**INPUT RECORDS:**
::::

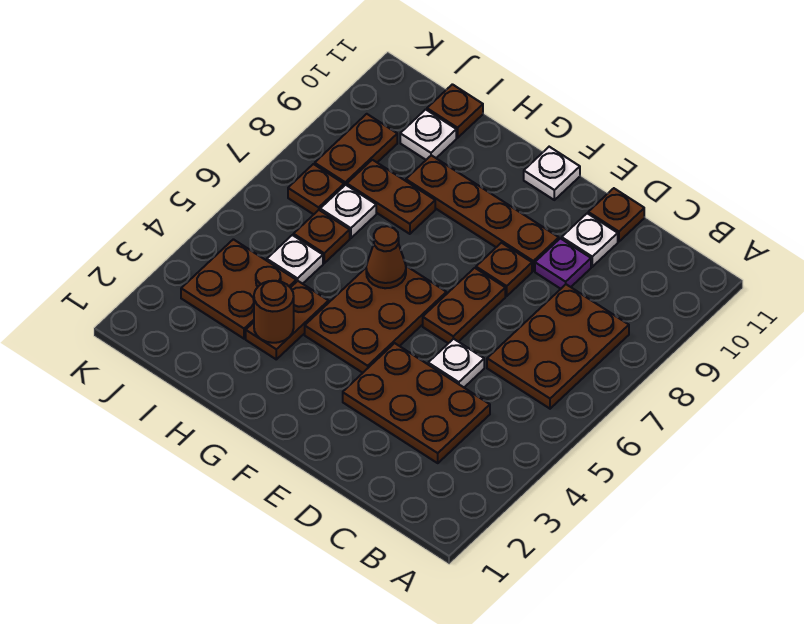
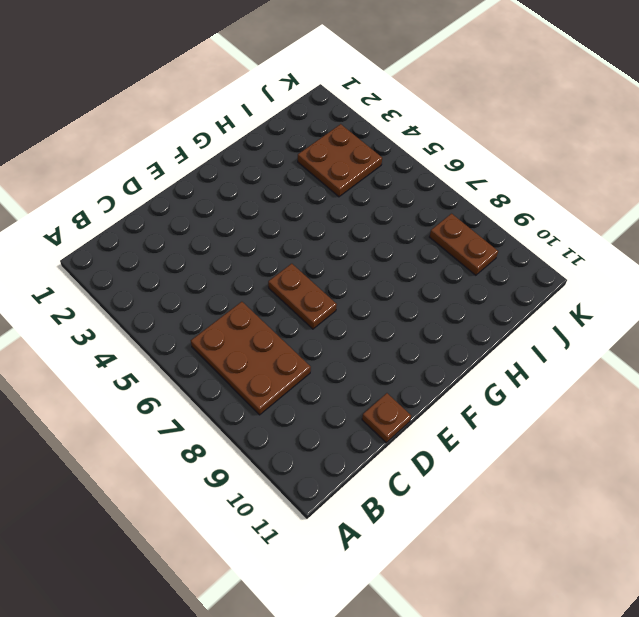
none -> brown 2x3 plate [343,343,490,463]
none -> white 1x1 plate [428,339,484,387]
none -> purple 1x1 plate [535,238,591,289]

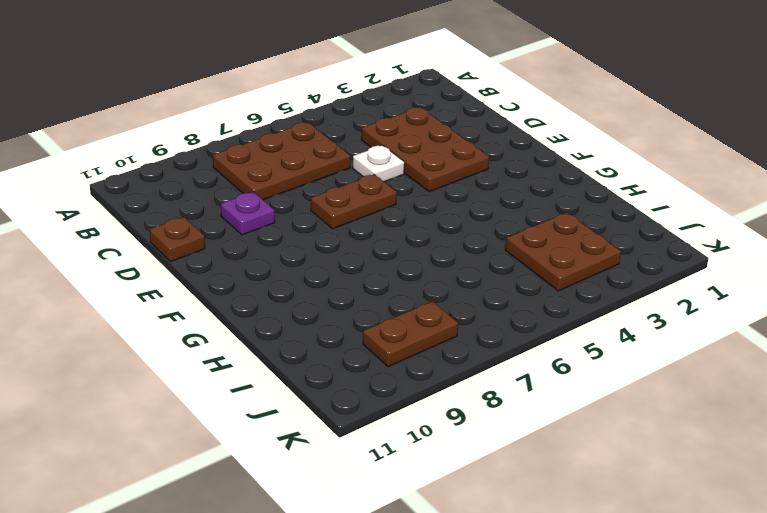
none -> white 1x1 plate [562,213,618,267]
none -> brown 1x1 plate [476,243,532,296]
none -> brown 1x4 plate [406,155,559,271]

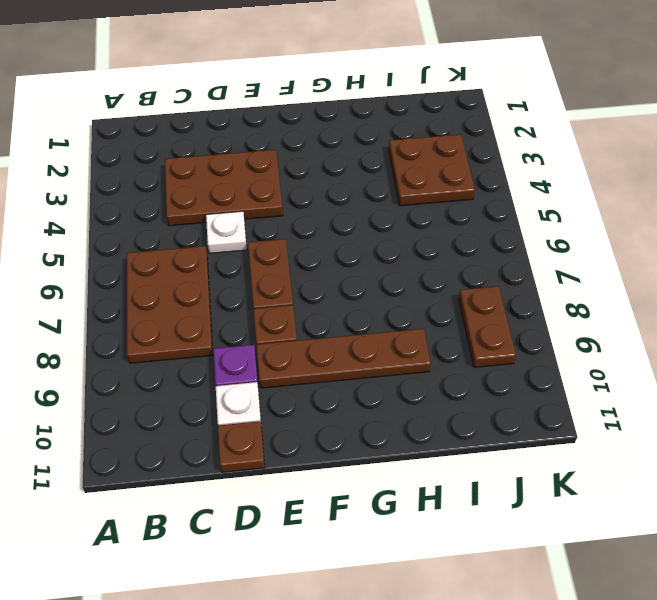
none -> brown 2x3 plate [305,266,446,373]
none -> white 1x1 plate [524,147,580,200]
none -> brown 1x2 plate [246,281,329,359]

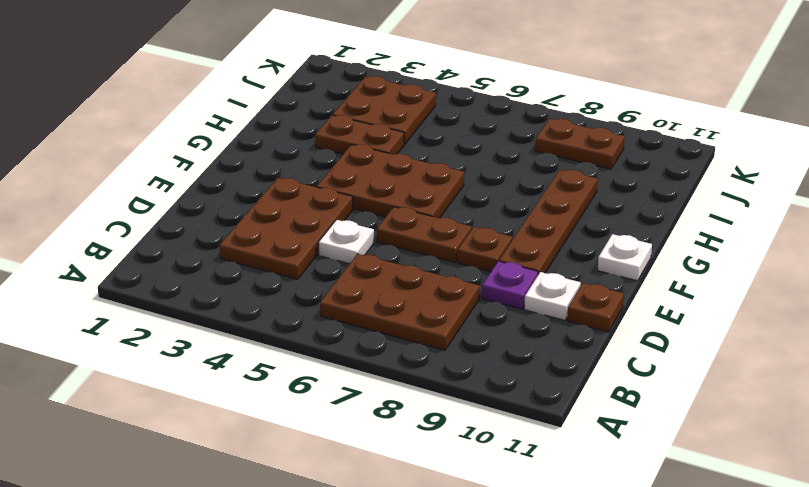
none -> brown 1x2 plate [347,160,435,234]
none -> white 1x1 plate [267,235,323,284]
none -> brown 1x1 plate [293,210,350,263]

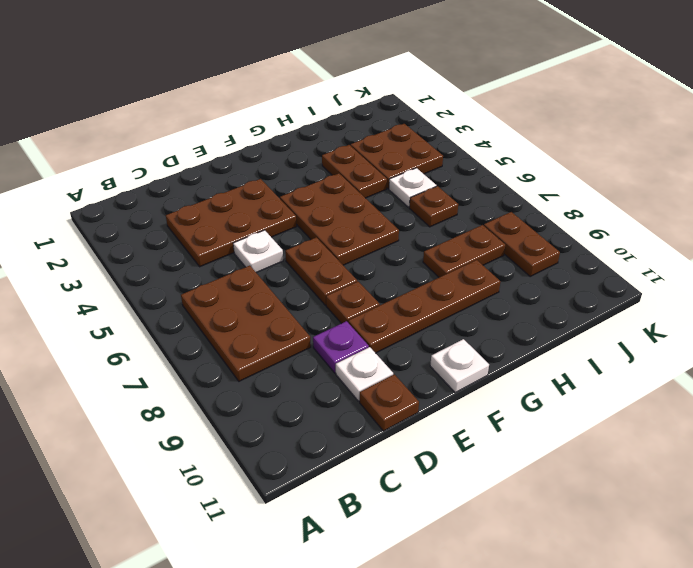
none -> white 1x1 plate [320,185,376,238]
none -> white 1x1 plate [400,109,456,160]
none -> brown 1x1 plate [427,84,483,138]

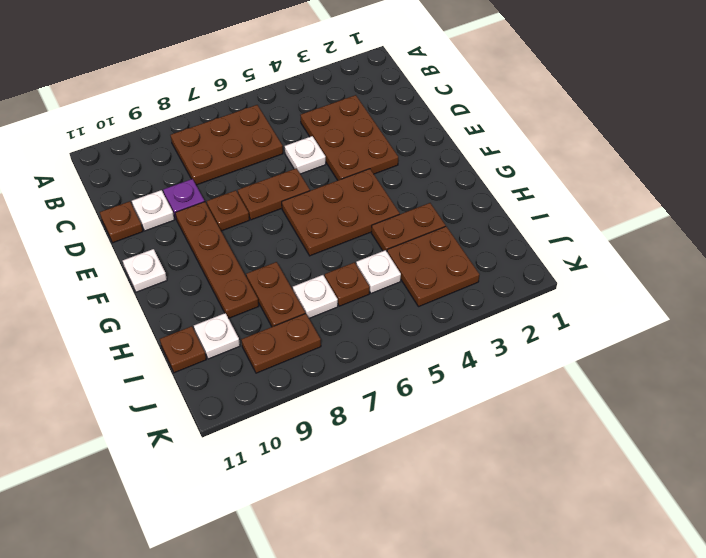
none -> brown 1x1 plate [288,164,344,215]
none -> brown 1x1 cone [366,226,406,288]
none -> brown 1x1 round brick [254,281,294,343]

::::

**EXERCISE DETAILS:** Please restate word for word only the lines running from the line that contains "none -> brown 1x1 cone [366,226,406,288]" to the final line of the listing above.

**WORKED SOLUTION:**
none -> brown 1x1 cone [366,226,406,288]
none -> brown 1x1 round brick [254,281,294,343]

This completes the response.